*** RECORD SET ***

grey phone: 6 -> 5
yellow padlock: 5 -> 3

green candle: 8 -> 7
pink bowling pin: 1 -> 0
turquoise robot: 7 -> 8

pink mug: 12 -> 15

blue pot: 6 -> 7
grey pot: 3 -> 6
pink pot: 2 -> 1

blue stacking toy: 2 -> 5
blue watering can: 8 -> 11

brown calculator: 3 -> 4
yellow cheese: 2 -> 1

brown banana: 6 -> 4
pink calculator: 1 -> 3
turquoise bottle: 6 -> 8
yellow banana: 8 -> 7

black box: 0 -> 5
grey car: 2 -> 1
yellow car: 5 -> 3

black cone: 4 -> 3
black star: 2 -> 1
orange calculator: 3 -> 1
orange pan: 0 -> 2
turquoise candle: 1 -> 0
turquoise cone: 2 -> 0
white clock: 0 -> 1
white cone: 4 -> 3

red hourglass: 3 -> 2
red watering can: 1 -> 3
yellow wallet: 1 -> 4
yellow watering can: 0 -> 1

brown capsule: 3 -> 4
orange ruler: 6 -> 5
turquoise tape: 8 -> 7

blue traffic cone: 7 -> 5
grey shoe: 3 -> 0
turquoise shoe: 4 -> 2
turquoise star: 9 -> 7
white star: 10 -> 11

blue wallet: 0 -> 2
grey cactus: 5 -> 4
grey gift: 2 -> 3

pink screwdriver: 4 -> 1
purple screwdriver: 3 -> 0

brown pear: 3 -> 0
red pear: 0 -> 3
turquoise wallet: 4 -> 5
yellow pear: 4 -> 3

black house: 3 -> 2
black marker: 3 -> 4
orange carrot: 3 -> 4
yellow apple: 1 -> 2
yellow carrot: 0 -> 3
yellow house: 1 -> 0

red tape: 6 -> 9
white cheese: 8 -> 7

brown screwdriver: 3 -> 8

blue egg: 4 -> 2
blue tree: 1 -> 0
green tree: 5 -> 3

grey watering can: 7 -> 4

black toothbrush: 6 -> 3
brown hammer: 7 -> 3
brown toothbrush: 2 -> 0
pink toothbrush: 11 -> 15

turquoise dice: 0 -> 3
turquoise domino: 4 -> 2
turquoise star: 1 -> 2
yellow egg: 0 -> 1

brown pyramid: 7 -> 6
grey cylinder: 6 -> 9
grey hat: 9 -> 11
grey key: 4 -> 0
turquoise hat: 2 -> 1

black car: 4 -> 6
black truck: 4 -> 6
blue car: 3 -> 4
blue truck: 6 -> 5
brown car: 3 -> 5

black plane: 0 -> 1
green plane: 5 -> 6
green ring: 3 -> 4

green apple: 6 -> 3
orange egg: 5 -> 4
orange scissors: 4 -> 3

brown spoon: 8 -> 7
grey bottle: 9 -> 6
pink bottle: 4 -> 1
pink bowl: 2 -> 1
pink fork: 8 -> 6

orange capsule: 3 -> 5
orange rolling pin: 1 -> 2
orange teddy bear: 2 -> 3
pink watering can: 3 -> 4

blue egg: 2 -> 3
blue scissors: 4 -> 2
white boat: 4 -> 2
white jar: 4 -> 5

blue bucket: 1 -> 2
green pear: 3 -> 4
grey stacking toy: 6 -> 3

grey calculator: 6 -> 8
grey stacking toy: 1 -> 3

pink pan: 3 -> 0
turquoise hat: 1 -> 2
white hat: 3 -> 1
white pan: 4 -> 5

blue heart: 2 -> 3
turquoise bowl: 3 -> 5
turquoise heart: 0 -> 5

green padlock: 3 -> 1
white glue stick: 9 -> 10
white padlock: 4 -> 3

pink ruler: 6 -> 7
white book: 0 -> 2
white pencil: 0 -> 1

*** End of RECORD SET ***

== TASK DETAILS ==
When a line holds the string "scissors", pull it out of the listing.

== REPLY ==
orange scissors: 4 -> 3
blue scissors: 4 -> 2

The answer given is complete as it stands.